**Input data**
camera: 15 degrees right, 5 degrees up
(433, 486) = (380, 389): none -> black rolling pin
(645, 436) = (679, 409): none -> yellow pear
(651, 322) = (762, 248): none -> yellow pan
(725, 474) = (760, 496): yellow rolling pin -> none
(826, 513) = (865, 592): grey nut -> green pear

...

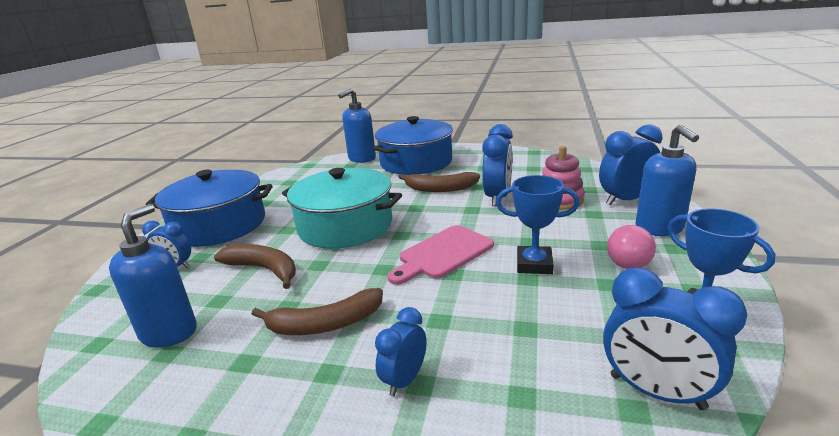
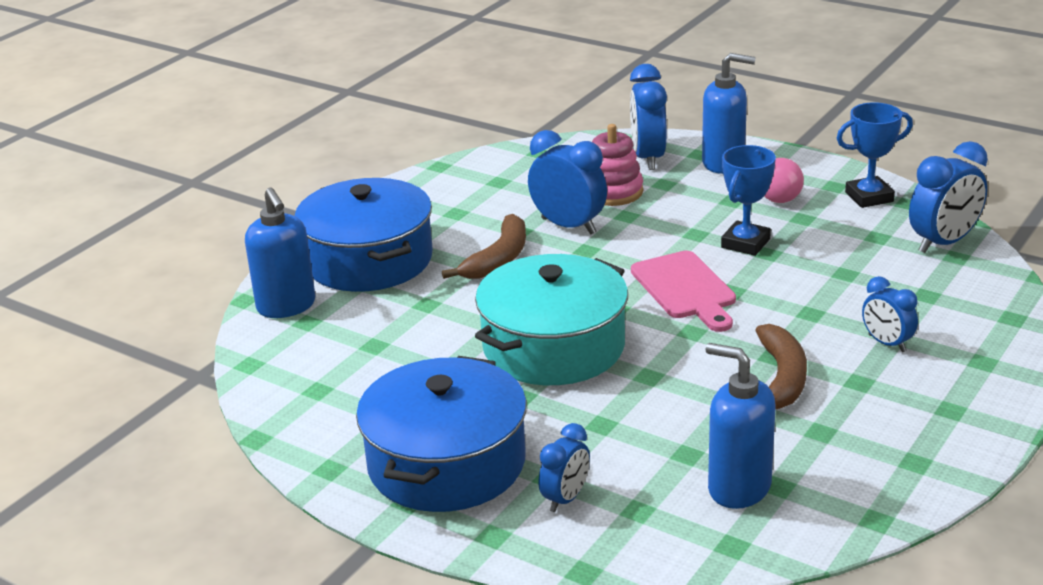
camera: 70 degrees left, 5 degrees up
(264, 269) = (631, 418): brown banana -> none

...

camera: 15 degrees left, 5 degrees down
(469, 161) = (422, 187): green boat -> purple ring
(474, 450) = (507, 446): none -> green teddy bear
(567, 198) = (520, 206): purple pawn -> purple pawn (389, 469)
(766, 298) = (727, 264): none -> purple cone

**How to complete this task**
Please copy the lines in the records above between the one holding "(469, 161) = (422, 187): green" and the one holding "(766, 298) = (727, 264): none -> purple cone", inclusive, exactly and with no other line.

**Response area**
(469, 161) = (422, 187): green boat -> purple ring
(474, 450) = (507, 446): none -> green teddy bear
(567, 198) = (520, 206): purple pawn -> purple pawn (389, 469)
(766, 298) = (727, 264): none -> purple cone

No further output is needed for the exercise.